**Goal of the exercise**
Reproduce exactly the line that contains "black notebook: 0 -> 3" and all lines that follow it in the records below, ending with the last one.
>>>
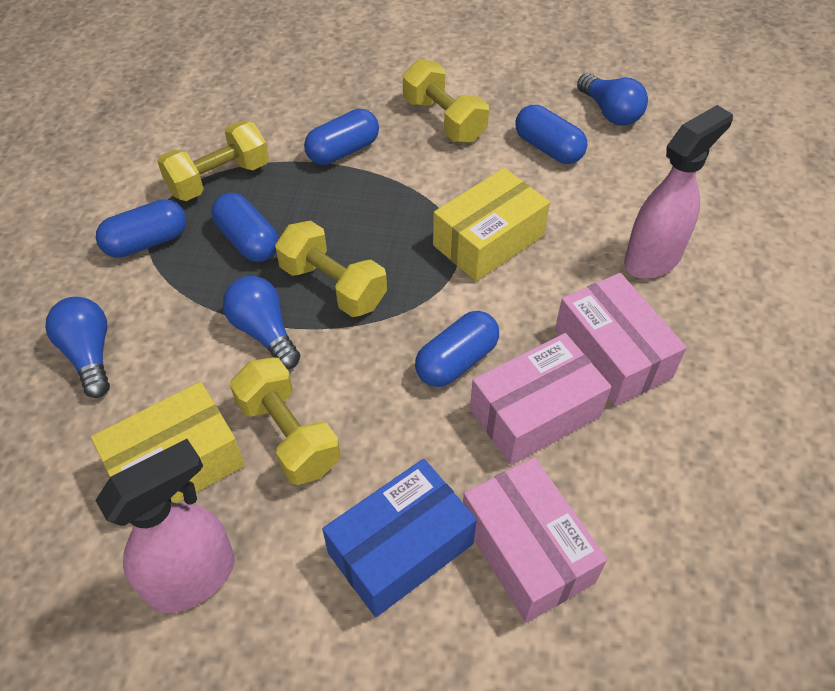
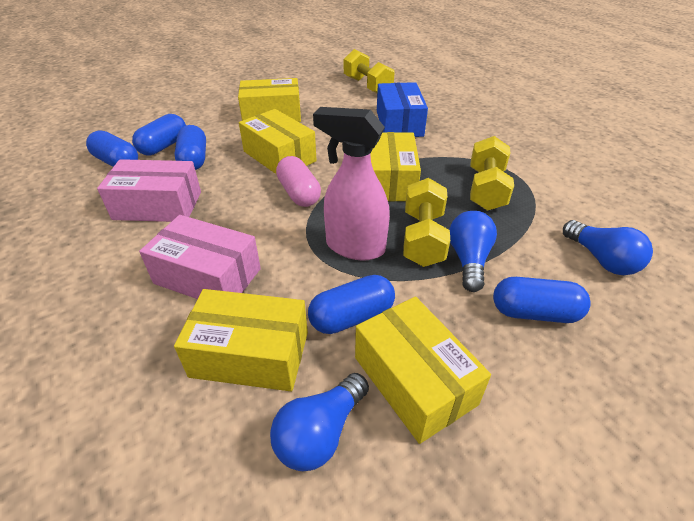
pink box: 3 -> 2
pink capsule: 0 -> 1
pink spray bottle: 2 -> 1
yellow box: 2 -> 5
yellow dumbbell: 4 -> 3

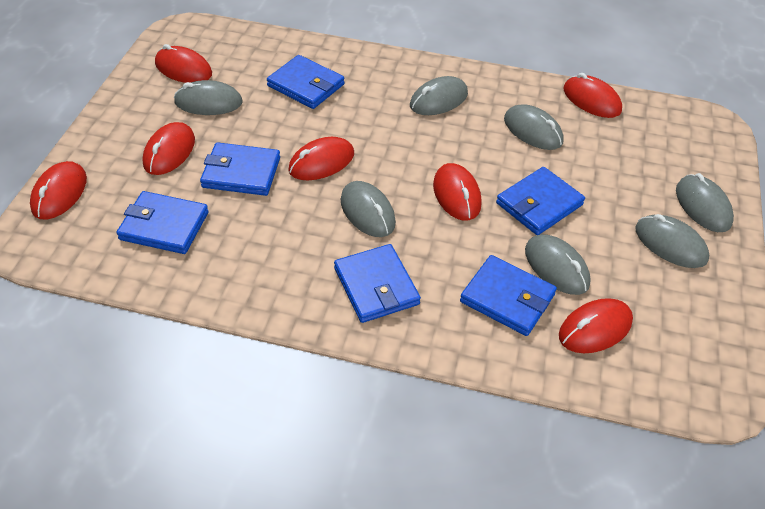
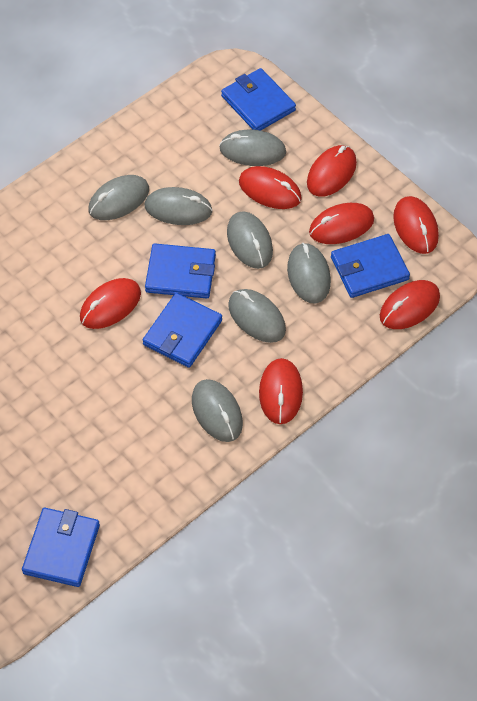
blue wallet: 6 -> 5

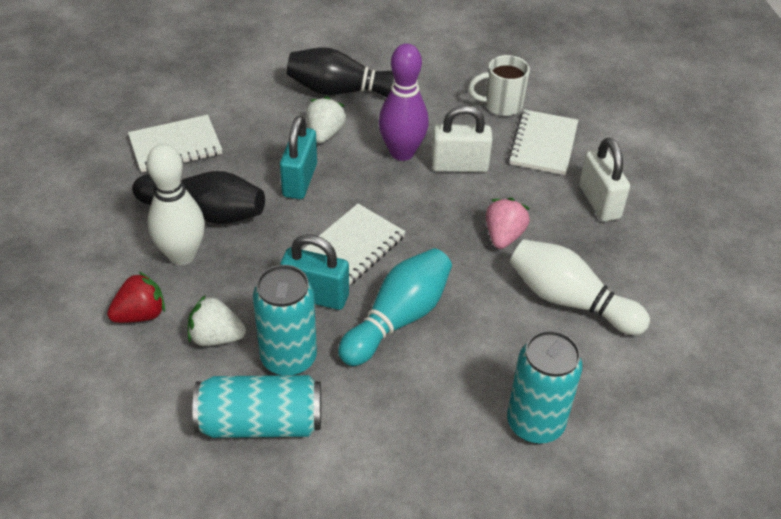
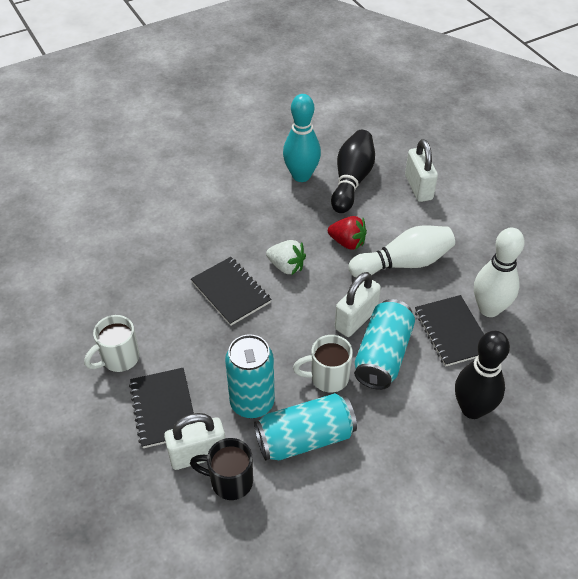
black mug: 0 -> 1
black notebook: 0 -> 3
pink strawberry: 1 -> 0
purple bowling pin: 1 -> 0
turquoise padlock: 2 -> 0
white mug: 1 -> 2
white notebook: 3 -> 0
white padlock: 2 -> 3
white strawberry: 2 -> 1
<<<
**Reply to the task**
black notebook: 0 -> 3
pink strawberry: 1 -> 0
purple bowling pin: 1 -> 0
turquoise padlock: 2 -> 0
white mug: 1 -> 2
white notebook: 3 -> 0
white padlock: 2 -> 3
white strawberry: 2 -> 1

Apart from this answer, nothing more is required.